PROBLEM DETAILS
Below are the records; tally the lines that include "hexagon" and report only the total.

MATERIAL SUPPLIED
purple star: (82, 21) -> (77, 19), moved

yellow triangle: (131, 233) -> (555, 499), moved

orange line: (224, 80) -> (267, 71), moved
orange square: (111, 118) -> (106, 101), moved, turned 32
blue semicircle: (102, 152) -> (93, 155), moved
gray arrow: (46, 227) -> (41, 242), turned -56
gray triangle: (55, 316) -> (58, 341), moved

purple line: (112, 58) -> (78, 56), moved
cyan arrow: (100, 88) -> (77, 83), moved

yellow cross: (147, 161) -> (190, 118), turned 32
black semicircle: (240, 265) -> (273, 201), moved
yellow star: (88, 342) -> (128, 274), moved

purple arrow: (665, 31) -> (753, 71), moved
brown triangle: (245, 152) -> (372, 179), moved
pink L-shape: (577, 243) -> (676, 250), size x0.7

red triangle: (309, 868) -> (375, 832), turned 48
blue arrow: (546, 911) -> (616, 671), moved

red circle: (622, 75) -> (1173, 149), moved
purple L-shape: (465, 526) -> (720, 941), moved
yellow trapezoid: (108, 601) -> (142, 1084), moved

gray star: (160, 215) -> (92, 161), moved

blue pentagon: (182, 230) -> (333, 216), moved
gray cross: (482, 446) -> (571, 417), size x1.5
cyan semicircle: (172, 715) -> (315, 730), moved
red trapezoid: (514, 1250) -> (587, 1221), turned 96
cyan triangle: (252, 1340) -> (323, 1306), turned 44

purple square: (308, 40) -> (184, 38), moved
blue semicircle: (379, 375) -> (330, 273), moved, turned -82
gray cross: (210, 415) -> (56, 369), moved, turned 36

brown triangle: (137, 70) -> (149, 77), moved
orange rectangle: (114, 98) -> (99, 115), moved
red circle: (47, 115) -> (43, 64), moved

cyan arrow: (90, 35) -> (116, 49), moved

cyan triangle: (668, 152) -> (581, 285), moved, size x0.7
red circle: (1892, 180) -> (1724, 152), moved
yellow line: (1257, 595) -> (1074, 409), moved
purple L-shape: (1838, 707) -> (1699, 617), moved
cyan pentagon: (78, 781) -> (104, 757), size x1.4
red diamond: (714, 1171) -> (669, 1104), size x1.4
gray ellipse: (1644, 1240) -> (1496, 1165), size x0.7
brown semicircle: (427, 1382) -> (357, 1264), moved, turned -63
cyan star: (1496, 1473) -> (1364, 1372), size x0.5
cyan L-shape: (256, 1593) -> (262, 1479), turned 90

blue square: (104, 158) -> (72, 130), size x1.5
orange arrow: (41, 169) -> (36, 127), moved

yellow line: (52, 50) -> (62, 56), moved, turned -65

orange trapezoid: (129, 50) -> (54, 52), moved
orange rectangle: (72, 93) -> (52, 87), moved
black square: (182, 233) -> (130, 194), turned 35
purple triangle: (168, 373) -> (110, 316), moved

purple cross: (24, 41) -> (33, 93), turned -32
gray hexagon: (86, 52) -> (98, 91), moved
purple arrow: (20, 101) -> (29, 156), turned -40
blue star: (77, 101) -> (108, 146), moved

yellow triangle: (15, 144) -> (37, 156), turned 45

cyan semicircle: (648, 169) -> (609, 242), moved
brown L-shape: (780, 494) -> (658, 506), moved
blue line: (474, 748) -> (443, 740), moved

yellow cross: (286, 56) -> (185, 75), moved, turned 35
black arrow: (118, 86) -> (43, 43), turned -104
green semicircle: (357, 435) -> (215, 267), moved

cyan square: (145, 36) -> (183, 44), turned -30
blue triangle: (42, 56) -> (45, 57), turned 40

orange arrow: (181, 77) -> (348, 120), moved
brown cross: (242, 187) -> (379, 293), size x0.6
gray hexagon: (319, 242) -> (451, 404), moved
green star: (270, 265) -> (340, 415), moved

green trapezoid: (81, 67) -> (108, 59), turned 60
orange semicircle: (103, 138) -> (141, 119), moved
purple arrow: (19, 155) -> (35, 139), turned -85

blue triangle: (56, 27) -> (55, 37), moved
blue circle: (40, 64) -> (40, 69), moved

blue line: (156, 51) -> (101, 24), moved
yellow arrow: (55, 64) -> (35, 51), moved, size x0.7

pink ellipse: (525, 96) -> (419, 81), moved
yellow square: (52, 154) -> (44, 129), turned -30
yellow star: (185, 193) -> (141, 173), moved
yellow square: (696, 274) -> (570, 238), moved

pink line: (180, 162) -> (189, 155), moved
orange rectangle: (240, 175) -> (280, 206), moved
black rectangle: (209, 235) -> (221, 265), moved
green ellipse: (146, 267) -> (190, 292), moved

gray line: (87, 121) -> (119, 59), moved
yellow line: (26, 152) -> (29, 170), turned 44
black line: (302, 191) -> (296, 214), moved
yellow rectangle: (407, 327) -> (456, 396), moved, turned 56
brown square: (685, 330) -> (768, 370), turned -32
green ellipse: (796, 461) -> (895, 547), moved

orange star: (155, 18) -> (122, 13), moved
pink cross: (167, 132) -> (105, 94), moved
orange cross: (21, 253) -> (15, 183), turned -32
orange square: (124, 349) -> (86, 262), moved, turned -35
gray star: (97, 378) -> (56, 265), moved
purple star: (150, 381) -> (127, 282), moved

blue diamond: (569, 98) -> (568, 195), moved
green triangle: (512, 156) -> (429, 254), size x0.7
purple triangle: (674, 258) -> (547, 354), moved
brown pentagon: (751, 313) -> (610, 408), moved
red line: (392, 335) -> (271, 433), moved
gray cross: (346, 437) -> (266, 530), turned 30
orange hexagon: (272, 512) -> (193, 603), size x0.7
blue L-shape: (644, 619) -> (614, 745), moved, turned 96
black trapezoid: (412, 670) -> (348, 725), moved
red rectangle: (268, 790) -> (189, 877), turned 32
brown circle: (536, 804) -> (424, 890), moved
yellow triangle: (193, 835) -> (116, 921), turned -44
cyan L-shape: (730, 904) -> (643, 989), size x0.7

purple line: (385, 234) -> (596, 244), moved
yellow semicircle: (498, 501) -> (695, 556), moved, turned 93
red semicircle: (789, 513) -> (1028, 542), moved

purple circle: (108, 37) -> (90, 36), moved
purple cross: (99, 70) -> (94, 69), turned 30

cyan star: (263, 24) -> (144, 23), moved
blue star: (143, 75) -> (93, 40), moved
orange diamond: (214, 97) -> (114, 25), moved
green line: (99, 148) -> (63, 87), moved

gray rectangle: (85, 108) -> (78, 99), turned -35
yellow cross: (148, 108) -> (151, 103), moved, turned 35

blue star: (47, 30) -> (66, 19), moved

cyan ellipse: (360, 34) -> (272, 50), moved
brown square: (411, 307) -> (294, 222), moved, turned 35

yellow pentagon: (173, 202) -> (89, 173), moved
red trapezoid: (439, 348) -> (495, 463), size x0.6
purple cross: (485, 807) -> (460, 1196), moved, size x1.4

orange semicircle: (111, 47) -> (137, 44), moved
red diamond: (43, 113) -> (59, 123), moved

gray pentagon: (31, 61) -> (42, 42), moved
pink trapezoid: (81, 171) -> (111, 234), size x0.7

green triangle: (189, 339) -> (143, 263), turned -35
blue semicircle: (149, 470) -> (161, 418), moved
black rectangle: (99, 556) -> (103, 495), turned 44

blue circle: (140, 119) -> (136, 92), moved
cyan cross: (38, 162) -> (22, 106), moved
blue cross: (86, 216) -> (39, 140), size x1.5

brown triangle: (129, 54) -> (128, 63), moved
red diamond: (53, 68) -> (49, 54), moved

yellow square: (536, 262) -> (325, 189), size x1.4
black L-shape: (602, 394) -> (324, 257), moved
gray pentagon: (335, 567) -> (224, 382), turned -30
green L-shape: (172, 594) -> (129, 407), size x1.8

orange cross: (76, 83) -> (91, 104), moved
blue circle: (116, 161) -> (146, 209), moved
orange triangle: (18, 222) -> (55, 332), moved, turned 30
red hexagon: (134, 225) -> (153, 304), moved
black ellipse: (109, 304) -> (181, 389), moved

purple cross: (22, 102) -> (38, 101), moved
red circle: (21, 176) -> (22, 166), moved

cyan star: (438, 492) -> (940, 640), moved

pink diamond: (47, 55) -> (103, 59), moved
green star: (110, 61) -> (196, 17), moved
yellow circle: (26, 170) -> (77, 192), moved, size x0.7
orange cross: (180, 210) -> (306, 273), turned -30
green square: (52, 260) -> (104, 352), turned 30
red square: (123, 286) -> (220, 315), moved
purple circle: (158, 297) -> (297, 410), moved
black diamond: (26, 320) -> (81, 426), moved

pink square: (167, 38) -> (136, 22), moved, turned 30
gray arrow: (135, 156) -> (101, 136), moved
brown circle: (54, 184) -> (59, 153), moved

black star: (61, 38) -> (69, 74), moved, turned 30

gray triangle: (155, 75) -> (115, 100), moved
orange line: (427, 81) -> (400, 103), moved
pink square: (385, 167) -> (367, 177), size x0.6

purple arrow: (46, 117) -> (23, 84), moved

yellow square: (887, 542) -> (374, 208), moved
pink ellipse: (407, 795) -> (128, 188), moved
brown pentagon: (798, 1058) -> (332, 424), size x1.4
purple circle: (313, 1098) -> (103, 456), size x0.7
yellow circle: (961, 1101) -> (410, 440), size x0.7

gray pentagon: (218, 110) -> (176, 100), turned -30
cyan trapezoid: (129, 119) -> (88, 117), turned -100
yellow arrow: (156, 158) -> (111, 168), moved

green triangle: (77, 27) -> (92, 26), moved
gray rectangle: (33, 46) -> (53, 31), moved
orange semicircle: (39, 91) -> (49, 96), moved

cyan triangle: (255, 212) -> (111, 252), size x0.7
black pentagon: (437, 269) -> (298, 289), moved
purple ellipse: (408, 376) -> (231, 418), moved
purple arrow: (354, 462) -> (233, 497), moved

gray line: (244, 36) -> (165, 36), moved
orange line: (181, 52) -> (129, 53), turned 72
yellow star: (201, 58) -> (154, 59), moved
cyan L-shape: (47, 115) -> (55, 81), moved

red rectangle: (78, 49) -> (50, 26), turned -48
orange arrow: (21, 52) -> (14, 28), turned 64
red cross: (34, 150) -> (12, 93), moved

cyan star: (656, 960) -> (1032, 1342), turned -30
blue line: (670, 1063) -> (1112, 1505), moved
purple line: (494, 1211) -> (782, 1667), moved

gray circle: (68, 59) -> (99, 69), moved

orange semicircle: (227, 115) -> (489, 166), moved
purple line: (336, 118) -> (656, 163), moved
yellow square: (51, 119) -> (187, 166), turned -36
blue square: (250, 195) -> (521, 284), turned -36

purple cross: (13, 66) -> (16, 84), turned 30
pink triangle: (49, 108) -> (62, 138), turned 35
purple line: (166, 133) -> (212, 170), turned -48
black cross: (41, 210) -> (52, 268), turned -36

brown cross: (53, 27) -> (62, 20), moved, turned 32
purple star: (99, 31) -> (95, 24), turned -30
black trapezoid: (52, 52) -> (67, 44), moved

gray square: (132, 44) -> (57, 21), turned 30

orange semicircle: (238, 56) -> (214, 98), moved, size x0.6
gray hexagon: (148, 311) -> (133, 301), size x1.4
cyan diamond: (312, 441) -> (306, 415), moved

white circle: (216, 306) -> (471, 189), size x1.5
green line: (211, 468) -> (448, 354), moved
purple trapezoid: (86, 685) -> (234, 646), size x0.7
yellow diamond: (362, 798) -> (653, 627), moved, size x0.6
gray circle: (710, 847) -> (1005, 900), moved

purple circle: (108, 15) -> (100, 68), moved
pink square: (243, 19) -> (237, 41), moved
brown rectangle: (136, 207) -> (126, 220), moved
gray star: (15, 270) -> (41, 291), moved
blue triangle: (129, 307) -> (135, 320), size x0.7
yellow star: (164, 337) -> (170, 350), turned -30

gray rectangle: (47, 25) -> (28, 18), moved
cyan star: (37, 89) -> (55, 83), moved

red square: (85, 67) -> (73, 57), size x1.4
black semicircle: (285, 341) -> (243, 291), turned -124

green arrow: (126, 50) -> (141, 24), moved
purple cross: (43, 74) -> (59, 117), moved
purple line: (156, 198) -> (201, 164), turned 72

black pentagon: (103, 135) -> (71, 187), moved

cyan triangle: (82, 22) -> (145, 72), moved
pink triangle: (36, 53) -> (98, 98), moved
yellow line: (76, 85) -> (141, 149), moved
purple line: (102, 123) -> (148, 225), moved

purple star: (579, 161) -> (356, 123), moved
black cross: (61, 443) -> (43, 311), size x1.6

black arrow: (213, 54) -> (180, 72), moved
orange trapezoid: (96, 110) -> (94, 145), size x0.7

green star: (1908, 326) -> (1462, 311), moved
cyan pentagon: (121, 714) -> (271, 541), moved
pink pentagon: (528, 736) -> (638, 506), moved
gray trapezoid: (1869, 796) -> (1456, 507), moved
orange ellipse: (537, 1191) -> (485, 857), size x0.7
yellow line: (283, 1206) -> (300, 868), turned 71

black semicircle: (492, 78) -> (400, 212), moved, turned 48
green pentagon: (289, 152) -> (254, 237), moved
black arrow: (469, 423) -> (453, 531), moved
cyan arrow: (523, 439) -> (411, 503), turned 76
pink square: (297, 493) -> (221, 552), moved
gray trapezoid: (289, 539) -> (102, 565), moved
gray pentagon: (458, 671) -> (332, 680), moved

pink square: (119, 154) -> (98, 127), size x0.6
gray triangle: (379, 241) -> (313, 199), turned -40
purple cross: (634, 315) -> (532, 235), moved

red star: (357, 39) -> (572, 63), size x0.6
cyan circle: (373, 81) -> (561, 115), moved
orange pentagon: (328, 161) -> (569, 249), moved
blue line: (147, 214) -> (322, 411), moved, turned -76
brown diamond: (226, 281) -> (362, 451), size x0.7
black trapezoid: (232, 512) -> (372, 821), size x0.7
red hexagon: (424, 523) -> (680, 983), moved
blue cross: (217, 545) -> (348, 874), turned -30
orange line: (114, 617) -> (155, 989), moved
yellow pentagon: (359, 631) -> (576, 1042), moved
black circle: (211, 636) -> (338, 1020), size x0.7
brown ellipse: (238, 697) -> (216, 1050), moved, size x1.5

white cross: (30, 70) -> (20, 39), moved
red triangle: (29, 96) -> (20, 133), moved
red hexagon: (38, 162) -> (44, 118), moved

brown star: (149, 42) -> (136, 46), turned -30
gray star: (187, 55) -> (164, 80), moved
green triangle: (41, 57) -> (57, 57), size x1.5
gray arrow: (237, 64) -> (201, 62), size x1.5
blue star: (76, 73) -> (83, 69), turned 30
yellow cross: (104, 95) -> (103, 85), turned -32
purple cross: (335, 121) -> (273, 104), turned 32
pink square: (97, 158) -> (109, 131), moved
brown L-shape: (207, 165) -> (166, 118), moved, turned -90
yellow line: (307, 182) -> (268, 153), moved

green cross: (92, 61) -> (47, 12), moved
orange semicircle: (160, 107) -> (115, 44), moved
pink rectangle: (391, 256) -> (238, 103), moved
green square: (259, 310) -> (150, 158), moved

SOLUTION TO THE PROBLEM
7